Source records:
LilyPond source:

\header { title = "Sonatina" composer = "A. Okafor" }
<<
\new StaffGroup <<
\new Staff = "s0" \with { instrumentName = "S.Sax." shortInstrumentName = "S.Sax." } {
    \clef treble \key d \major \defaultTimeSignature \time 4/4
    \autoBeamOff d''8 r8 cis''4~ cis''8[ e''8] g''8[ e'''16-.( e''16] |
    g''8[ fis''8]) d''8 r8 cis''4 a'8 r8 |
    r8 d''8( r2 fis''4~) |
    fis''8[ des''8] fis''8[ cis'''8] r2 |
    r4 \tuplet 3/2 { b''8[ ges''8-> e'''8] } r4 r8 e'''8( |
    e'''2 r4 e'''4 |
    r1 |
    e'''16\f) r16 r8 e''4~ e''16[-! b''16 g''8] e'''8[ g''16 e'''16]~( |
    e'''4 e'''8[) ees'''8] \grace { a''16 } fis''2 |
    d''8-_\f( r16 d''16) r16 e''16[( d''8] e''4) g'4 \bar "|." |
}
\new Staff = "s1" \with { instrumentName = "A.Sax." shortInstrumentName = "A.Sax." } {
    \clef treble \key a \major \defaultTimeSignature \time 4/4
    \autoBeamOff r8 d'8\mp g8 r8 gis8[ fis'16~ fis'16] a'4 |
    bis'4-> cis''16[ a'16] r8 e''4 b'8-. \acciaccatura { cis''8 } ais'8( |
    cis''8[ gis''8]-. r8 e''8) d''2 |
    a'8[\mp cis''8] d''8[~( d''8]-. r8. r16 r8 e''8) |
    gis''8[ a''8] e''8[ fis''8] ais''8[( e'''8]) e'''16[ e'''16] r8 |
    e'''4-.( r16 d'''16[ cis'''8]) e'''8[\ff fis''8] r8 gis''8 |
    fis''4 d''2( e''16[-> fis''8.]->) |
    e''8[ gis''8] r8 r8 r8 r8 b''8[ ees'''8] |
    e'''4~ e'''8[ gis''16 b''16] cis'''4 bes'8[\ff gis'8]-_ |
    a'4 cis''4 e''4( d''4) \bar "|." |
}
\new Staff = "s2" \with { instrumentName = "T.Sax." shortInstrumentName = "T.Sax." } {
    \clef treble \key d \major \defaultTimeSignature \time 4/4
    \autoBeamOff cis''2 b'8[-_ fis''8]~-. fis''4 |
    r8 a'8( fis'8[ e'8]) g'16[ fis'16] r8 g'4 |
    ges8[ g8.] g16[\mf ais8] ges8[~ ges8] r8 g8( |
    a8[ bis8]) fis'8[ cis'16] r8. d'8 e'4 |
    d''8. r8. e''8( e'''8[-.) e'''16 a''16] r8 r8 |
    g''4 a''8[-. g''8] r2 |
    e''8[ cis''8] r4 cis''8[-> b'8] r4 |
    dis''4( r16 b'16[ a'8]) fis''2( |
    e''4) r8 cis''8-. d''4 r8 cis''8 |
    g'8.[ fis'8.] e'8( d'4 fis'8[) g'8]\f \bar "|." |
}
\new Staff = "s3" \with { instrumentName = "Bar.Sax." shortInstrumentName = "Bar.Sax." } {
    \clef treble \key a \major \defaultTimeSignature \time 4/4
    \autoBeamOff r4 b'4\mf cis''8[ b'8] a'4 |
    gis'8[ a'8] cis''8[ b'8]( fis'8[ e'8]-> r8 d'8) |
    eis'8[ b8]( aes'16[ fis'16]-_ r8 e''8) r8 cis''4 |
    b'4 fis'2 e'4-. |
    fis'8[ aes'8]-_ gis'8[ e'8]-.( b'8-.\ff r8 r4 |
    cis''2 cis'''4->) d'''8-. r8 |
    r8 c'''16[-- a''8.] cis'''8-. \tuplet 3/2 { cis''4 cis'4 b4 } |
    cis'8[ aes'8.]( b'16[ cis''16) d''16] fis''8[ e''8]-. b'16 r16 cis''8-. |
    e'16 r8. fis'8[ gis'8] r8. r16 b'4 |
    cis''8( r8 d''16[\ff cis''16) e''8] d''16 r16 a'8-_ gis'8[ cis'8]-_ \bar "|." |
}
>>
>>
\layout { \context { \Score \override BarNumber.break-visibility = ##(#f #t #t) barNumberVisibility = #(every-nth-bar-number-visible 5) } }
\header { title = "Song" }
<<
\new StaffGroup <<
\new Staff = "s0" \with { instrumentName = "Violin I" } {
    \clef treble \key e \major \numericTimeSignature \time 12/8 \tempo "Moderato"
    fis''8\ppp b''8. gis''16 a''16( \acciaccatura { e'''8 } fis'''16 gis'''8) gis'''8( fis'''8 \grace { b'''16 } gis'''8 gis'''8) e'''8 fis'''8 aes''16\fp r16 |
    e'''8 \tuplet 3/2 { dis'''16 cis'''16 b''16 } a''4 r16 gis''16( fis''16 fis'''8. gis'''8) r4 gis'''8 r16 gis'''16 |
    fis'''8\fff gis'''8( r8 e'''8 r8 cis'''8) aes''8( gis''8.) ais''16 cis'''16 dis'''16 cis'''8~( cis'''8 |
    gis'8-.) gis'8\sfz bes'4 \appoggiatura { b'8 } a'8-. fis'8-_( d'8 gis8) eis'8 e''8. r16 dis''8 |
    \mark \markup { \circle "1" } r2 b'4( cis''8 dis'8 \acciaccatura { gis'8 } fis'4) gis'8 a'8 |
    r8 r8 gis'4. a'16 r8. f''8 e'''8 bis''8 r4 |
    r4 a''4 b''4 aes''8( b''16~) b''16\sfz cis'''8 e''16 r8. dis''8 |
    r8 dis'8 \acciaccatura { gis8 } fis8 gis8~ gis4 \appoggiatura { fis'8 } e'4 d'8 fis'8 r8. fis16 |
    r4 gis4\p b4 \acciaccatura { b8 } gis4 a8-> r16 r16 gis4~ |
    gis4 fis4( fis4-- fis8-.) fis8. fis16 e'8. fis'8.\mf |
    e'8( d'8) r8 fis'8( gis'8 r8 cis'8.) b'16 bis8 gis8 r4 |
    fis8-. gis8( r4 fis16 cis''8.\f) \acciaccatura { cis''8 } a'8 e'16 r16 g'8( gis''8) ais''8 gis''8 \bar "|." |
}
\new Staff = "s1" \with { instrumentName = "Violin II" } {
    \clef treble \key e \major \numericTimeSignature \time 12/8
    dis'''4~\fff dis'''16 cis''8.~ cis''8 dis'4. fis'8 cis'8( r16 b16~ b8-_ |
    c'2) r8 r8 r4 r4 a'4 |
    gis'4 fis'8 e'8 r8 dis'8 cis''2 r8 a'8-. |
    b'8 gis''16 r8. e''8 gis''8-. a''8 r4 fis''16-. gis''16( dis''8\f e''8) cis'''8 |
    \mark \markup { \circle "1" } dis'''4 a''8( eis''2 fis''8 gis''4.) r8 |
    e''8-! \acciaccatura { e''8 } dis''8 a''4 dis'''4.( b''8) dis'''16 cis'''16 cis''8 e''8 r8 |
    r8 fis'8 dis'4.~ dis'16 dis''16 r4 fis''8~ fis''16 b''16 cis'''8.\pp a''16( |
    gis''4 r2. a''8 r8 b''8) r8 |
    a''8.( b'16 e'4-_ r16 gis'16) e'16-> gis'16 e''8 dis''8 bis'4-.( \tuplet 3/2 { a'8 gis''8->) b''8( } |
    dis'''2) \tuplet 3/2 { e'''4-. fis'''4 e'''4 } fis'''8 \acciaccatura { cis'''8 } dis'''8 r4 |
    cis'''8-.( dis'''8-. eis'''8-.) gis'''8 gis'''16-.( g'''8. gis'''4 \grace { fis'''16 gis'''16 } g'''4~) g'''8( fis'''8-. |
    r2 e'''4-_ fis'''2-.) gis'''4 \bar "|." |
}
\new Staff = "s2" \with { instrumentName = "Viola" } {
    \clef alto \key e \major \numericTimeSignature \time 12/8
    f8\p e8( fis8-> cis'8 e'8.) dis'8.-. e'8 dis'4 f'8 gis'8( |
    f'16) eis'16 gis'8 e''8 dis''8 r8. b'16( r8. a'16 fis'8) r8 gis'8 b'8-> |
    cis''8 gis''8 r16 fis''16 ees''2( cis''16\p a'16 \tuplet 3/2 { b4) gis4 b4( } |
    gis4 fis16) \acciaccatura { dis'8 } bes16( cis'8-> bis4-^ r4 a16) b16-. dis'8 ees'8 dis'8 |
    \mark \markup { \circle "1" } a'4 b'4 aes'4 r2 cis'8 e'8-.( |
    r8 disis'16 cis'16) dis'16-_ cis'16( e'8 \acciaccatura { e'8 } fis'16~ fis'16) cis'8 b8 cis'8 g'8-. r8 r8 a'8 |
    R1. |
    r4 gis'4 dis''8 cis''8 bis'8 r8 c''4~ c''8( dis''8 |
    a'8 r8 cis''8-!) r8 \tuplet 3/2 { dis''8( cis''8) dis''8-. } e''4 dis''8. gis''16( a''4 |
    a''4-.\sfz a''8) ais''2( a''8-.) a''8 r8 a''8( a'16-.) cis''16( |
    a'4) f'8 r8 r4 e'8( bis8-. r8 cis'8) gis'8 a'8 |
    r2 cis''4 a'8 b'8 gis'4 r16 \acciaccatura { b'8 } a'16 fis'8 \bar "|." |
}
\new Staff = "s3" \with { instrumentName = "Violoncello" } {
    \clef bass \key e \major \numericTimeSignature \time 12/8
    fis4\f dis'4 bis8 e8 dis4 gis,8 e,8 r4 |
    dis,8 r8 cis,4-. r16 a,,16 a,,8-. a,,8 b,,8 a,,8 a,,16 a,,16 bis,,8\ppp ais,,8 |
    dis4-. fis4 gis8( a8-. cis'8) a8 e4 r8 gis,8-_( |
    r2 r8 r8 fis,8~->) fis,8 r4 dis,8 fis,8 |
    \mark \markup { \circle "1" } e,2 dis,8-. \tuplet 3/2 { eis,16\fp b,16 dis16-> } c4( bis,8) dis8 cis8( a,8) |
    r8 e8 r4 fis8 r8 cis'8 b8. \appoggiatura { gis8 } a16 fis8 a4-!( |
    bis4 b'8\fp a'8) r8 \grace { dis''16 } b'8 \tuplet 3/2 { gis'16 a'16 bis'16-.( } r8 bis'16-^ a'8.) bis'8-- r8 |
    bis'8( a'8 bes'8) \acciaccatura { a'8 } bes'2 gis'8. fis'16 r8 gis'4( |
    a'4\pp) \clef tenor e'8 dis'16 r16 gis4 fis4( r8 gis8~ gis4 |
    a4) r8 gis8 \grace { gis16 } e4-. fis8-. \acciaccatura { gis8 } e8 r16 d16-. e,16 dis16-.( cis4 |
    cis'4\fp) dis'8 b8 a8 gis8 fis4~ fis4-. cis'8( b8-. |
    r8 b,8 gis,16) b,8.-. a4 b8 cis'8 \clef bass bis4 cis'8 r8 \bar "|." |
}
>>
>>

The exercise:
Pull out every line of the records that contains the string "appoggiatura", and copy each one in full.

The reply:
    gis'8-.) gis'8\sfz bes'4 \appoggiatura { b'8 } a'8-. fis'8-_( d'8 gis8) eis'8 e''8. r16 dis''8 |
    r8 dis'8 \acciaccatura { gis8 } fis8 gis8~ gis4 \appoggiatura { fis'8 } e'4 d'8 fis'8 r8. fis16 |
    r8 e8 r4 fis8 r8 cis'8 b8. \appoggiatura { gis8 } a16 fis8 a4-!( |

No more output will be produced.